* YOUR INSTRUCTIONS: Copy out the entire listing below exactly, but without its pictures.

»»

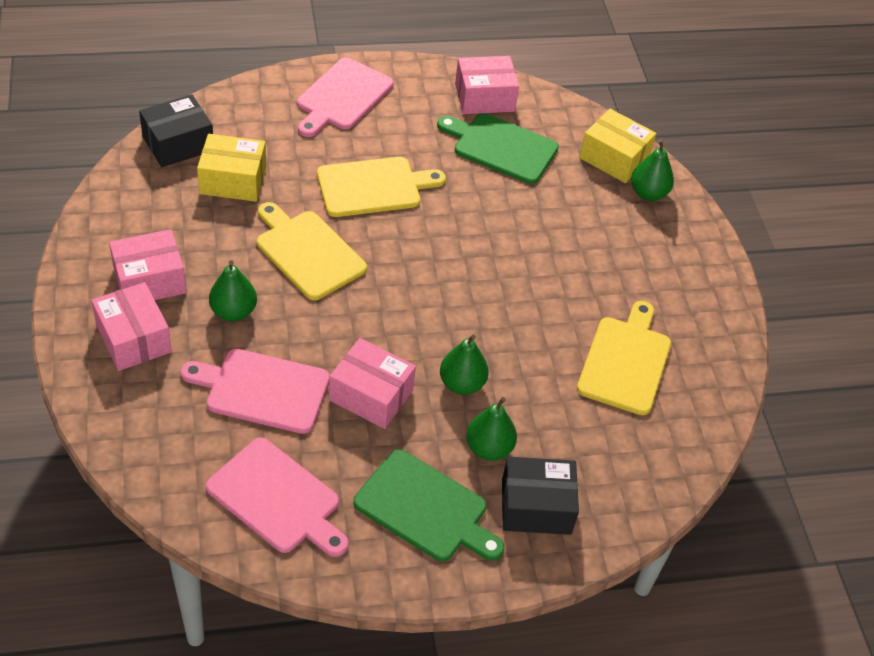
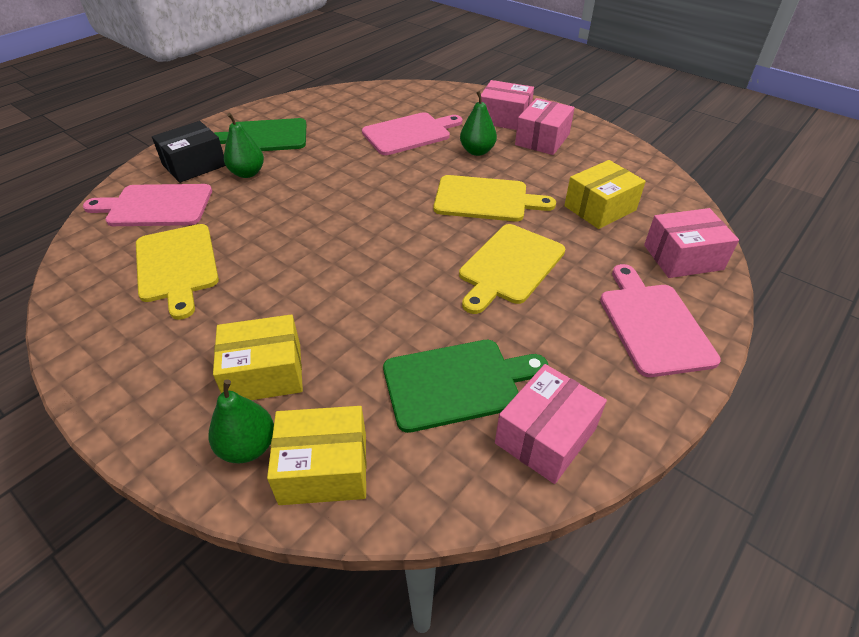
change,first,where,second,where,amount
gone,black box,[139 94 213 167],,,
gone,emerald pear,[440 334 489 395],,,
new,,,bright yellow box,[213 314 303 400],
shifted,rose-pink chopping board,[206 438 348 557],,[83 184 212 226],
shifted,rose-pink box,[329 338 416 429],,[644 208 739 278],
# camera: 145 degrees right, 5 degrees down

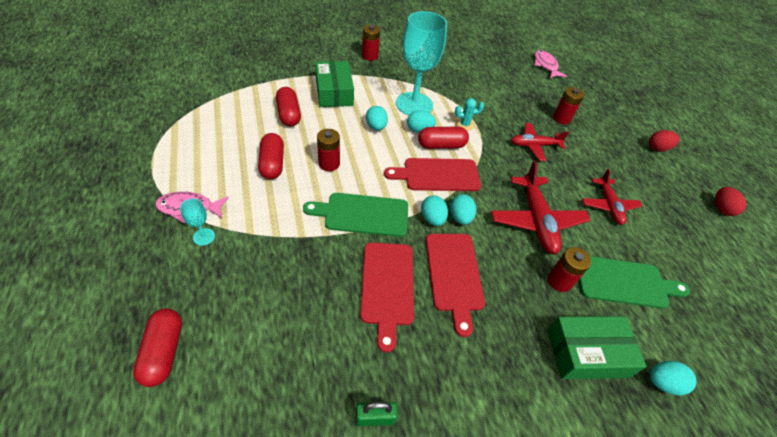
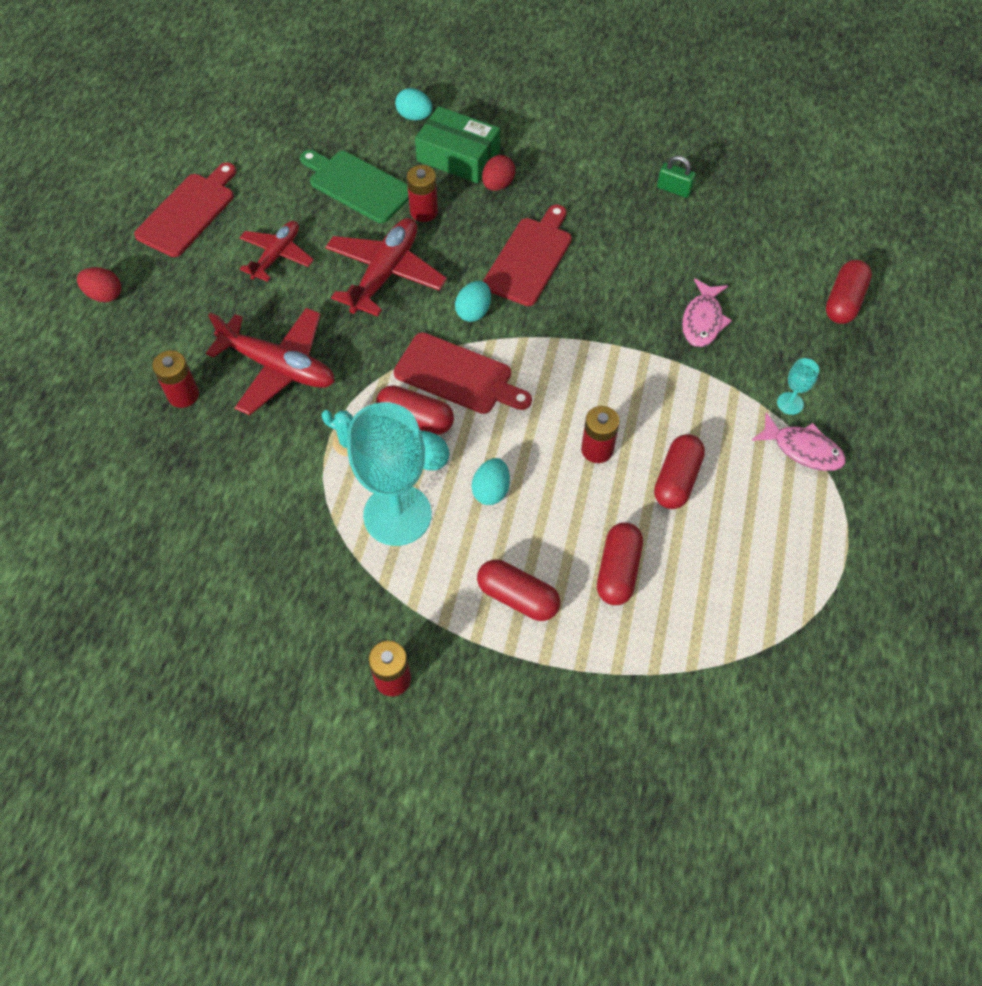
change,first,where,second,where,amount
gone,emerald chopping board,[303 193 408 237],,,
gone,teal egg shape,[421 195 448 226],,,
shifted,crimson chopping board,[360 243 414 353],,[134 163 236 257],
shifted,rose-pink fish,[534 50 567 78],,[682 278 732 347],
shifted,crimson egg shape,[715 187 746 216],,[482 155 515 191],
swapped,emerald box,[315 61 354 107],crimson pill shape,[477 560 560 621],
scaled,crimson plane,[511 123 569 161],,[206 308 335 415],x1.56
# camera: 145 degrees left, 10 degrees up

««

* TASK RESULT:
change,first,where,second,where,amount
gone,black box,[139 94 213 167],,,
gone,emerald pear,[440 334 489 395],,,
new,,,bright yellow box,[213 314 303 400],
shifted,rose-pink chopping board,[206 438 348 557],,[83 184 212 226],
shifted,rose-pink box,[329 338 416 429],,[644 208 739 278],
# camera: 145 degrees right, 5 degrees down

change,first,where,second,where,amount
gone,emerald chopping board,[303 193 408 237],,,
gone,teal egg shape,[421 195 448 226],,,
shifted,crimson chopping board,[360 243 414 353],,[134 163 236 257],
shifted,rose-pink fish,[534 50 567 78],,[682 278 732 347],
shifted,crimson egg shape,[715 187 746 216],,[482 155 515 191],
swapped,emerald box,[315 61 354 107],crimson pill shape,[477 560 560 621],
scaled,crimson plane,[511 123 569 161],,[206 308 335 415],x1.56
# camera: 145 degrees left, 10 degrees up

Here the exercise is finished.